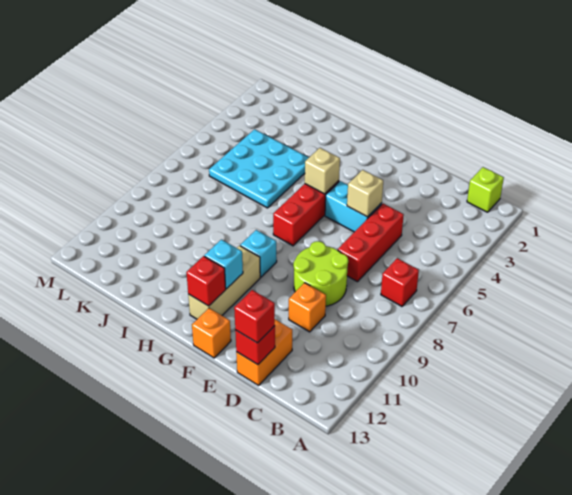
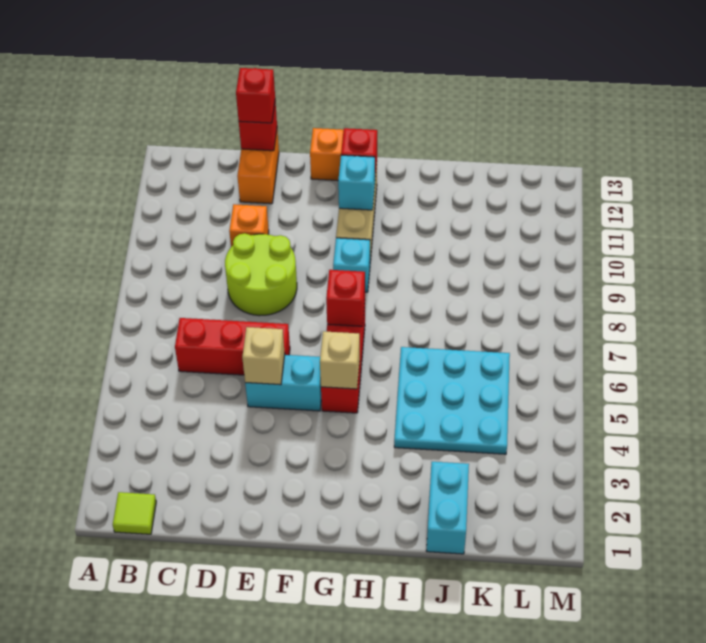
lime brick B1 level 1 -> lime tile B1 level 1
red brick B7 level 1 -> red brick G7 level 2
red brick D5:D7 level 1 -> red brick C6:E6 level 1
none -> cyan brick J1:J2 level 1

* **Work instructions**: Return the material above verbatim, minus the pictures.

* **Task output**:
lime brick B1 level 1 -> lime tile B1 level 1
red brick B7 level 1 -> red brick G7 level 2
red brick D5:D7 level 1 -> red brick C6:E6 level 1
none -> cyan brick J1:J2 level 1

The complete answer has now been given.